[[ GIVEN INFORMATION, beginning ]]

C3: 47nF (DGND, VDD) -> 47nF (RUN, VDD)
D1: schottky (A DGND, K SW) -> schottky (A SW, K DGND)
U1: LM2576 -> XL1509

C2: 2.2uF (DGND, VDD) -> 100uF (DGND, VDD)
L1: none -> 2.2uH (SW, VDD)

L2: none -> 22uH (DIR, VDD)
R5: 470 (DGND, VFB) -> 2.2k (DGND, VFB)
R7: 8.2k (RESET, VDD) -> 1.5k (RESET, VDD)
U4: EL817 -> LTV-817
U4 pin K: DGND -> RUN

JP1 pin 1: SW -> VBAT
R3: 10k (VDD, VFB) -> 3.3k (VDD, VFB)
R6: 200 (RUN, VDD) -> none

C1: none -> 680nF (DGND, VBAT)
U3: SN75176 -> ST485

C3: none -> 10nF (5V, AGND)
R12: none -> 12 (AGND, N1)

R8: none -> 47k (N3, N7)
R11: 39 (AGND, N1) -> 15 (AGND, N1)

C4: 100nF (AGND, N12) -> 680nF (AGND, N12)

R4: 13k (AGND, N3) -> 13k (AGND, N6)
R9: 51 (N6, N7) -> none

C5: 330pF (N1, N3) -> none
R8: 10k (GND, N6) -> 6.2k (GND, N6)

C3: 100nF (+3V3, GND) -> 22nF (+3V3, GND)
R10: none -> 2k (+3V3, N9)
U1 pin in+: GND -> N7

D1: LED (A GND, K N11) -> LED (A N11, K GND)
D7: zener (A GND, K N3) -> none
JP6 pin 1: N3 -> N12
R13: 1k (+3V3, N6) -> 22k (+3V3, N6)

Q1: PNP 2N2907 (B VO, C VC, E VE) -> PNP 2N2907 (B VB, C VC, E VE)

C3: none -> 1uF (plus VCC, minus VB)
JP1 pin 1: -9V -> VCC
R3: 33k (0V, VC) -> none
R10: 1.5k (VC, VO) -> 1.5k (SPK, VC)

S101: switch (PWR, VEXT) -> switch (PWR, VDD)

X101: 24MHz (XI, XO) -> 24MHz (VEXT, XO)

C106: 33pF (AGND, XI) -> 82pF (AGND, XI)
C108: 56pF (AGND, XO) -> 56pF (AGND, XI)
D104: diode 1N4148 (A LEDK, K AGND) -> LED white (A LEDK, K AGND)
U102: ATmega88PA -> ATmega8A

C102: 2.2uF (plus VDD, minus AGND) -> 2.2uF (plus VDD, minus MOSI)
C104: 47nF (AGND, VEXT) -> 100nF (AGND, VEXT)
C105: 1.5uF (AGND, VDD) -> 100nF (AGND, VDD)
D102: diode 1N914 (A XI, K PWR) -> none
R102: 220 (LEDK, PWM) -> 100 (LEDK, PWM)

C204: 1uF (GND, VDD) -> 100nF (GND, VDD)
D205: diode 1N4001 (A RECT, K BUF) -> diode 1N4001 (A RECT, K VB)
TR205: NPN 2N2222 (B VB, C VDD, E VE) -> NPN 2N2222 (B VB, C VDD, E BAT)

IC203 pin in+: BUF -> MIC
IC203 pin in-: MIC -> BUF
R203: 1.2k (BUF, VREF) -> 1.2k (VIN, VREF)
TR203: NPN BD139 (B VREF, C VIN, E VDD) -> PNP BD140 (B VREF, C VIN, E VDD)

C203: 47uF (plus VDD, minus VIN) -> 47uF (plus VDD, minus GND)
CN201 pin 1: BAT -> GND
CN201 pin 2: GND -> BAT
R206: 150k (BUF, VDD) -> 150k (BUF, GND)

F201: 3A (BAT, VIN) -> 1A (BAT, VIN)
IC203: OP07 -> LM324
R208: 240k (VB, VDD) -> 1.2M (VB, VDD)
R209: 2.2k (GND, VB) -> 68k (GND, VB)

[[ GIVEN INFORMATION, end ]]

**WHAT TO PRODUCE:** The response must consist solely of the lines from the first line of the entries through the line containing "C5: 330pF (N1, N3) -> none", repeated exactly.

**COMPLETED TASK:**
C3: 47nF (DGND, VDD) -> 47nF (RUN, VDD)
D1: schottky (A DGND, K SW) -> schottky (A SW, K DGND)
U1: LM2576 -> XL1509

C2: 2.2uF (DGND, VDD) -> 100uF (DGND, VDD)
L1: none -> 2.2uH (SW, VDD)

L2: none -> 22uH (DIR, VDD)
R5: 470 (DGND, VFB) -> 2.2k (DGND, VFB)
R7: 8.2k (RESET, VDD) -> 1.5k (RESET, VDD)
U4: EL817 -> LTV-817
U4 pin K: DGND -> RUN

JP1 pin 1: SW -> VBAT
R3: 10k (VDD, VFB) -> 3.3k (VDD, VFB)
R6: 200 (RUN, VDD) -> none

C1: none -> 680nF (DGND, VBAT)
U3: SN75176 -> ST485

C3: none -> 10nF (5V, AGND)
R12: none -> 12 (AGND, N1)

R8: none -> 47k (N3, N7)
R11: 39 (AGND, N1) -> 15 (AGND, N1)

C4: 100nF (AGND, N12) -> 680nF (AGND, N12)

R4: 13k (AGND, N3) -> 13k (AGND, N6)
R9: 51 (N6, N7) -> none

C5: 330pF (N1, N3) -> none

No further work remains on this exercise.